Task to complete |
Set down a precise copy of the whole listing.

Data for this task |
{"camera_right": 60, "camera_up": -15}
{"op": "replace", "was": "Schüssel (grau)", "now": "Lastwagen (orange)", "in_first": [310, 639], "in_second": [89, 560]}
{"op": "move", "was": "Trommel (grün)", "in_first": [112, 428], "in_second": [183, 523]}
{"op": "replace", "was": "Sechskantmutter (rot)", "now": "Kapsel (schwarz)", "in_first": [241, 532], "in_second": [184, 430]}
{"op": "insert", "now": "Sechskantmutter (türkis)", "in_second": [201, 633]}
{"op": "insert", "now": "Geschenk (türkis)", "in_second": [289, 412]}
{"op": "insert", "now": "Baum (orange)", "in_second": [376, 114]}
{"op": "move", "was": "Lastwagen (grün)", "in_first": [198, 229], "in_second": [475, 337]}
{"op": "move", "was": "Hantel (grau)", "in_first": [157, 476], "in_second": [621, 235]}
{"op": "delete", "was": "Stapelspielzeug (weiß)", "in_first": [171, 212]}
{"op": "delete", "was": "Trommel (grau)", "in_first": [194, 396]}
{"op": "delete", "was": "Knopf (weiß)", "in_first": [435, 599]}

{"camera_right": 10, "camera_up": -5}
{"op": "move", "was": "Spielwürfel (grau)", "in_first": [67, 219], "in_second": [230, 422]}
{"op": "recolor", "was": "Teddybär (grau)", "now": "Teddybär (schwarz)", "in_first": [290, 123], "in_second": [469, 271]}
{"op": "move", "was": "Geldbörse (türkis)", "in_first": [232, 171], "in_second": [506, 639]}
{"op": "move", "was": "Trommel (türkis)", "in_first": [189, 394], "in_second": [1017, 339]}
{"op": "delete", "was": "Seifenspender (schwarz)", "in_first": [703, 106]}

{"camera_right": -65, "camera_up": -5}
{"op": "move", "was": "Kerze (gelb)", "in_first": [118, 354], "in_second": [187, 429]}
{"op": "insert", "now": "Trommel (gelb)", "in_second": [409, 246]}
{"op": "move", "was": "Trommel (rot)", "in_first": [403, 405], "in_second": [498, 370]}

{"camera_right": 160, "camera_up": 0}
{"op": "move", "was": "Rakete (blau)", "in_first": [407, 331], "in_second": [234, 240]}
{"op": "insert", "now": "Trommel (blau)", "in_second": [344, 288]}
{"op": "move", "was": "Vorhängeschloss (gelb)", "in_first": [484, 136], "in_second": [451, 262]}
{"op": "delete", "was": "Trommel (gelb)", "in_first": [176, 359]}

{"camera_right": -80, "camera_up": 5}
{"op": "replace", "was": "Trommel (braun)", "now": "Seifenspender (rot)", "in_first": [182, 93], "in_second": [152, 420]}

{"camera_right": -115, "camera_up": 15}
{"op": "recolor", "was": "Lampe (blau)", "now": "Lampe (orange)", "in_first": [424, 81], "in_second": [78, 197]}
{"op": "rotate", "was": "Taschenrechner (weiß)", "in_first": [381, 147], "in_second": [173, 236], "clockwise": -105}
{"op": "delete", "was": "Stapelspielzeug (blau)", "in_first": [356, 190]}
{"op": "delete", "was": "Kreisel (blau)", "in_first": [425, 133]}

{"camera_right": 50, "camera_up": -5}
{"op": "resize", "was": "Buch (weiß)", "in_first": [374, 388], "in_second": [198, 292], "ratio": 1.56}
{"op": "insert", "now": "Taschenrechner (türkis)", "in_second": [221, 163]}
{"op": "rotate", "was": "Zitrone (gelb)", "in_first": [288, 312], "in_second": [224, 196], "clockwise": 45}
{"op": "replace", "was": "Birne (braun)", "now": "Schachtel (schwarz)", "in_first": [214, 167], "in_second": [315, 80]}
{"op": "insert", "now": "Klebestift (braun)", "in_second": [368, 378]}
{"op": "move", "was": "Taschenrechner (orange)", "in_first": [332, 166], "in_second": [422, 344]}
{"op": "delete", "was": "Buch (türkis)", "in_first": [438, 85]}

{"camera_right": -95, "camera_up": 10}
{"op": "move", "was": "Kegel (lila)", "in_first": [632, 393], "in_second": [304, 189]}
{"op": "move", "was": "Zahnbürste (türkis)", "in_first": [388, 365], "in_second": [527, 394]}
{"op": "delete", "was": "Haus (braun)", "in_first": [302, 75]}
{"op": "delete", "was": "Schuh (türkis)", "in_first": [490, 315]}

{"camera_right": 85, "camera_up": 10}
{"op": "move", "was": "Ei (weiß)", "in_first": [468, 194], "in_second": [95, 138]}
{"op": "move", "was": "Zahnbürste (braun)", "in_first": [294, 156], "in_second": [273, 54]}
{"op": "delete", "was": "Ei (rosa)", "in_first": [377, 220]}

Result for this task |
{"camera_right": 60, "camera_up": -15}
{"op": "replace", "was": "Schüssel (grau)", "now": "Lastwagen (orange)", "in_first": [310, 639], "in_second": [89, 560]}
{"op": "move", "was": "Trommel (grün)", "in_first": [112, 428], "in_second": [183, 523]}
{"op": "replace", "was": "Sechskantmutter (rot)", "now": "Kapsel (schwarz)", "in_first": [241, 532], "in_second": [184, 430]}
{"op": "insert", "now": "Sechskantmutter (türkis)", "in_second": [201, 633]}
{"op": "insert", "now": "Geschenk (türkis)", "in_second": [289, 412]}
{"op": "insert", "now": "Baum (orange)", "in_second": [376, 114]}
{"op": "move", "was": "Lastwagen (grün)", "in_first": [198, 229], "in_second": [475, 337]}
{"op": "move", "was": "Hantel (grau)", "in_first": [157, 476], "in_second": [621, 235]}
{"op": "delete", "was": "Stapelspielzeug (weiß)", "in_first": [171, 212]}
{"op": "delete", "was": "Trommel (grau)", "in_first": [194, 396]}
{"op": "delete", "was": "Knopf (weiß)", "in_first": [435, 599]}

{"camera_right": 10, "camera_up": -5}
{"op": "move", "was": "Spielwürfel (grau)", "in_first": [67, 219], "in_second": [230, 422]}
{"op": "recolor", "was": "Teddybär (grau)", "now": "Teddybär (schwarz)", "in_first": [290, 123], "in_second": [469, 271]}
{"op": "move", "was": "Geldbörse (türkis)", "in_first": [232, 171], "in_second": [506, 639]}
{"op": "move", "was": "Trommel (türkis)", "in_first": [189, 394], "in_second": [1017, 339]}
{"op": "delete", "was": "Seifenspender (schwarz)", "in_first": [703, 106]}

{"camera_right": -65, "camera_up": -5}
{"op": "move", "was": "Kerze (gelb)", "in_first": [118, 354], "in_second": [187, 429]}
{"op": "insert", "now": "Trommel (gelb)", "in_second": [409, 246]}
{"op": "move", "was": "Trommel (rot)", "in_first": [403, 405], "in_second": [498, 370]}

{"camera_right": 160, "camera_up": 0}
{"op": "move", "was": "Rakete (blau)", "in_first": [407, 331], "in_second": [234, 240]}
{"op": "insert", "now": "Trommel (blau)", "in_second": [344, 288]}
{"op": "move", "was": "Vorhängeschloss (gelb)", "in_first": [484, 136], "in_second": [451, 262]}
{"op": "delete", "was": "Trommel (gelb)", "in_first": [176, 359]}

{"camera_right": -80, "camera_up": 5}
{"op": "replace", "was": "Trommel (braun)", "now": "Seifenspender (rot)", "in_first": [182, 93], "in_second": [152, 420]}

{"camera_right": -115, "camera_up": 15}
{"op": "recolor", "was": "Lampe (blau)", "now": "Lampe (orange)", "in_first": [424, 81], "in_second": [78, 197]}
{"op": "rotate", "was": "Taschenrechner (weiß)", "in_first": [381, 147], "in_second": [173, 236], "clockwise": -105}
{"op": "delete", "was": "Stapelspielzeug (blau)", "in_first": [356, 190]}
{"op": "delete", "was": "Kreisel (blau)", "in_first": [425, 133]}

{"camera_right": 50, "camera_up": -5}
{"op": "resize", "was": "Buch (weiß)", "in_first": [374, 388], "in_second": [198, 292], "ratio": 1.56}
{"op": "insert", "now": "Taschenrechner (türkis)", "in_second": [221, 163]}
{"op": "rotate", "was": "Zitrone (gelb)", "in_first": [288, 312], "in_second": [224, 196], "clockwise": 45}
{"op": "replace", "was": "Birne (braun)", "now": "Schachtel (schwarz)", "in_first": [214, 167], "in_second": [315, 80]}
{"op": "insert", "now": "Klebestift (braun)", "in_second": [368, 378]}
{"op": "move", "was": "Taschenrechner (orange)", "in_first": [332, 166], "in_second": [422, 344]}
{"op": "delete", "was": "Buch (türkis)", "in_first": [438, 85]}

{"camera_right": -95, "camera_up": 10}
{"op": "move", "was": "Kegel (lila)", "in_first": [632, 393], "in_second": [304, 189]}
{"op": "move", "was": "Zahnbürste (türkis)", "in_first": [388, 365], "in_second": [527, 394]}
{"op": "delete", "was": "Haus (braun)", "in_first": [302, 75]}
{"op": "delete", "was": "Schuh (türkis)", "in_first": [490, 315]}

{"camera_right": 85, "camera_up": 10}
{"op": "move", "was": "Ei (weiß)", "in_first": [468, 194], "in_second": [95, 138]}
{"op": "move", "was": "Zahnbürste (braun)", "in_first": [294, 156], "in_second": [273, 54]}
{"op": "delete", "was": "Ei (rosa)", "in_first": [377, 220]}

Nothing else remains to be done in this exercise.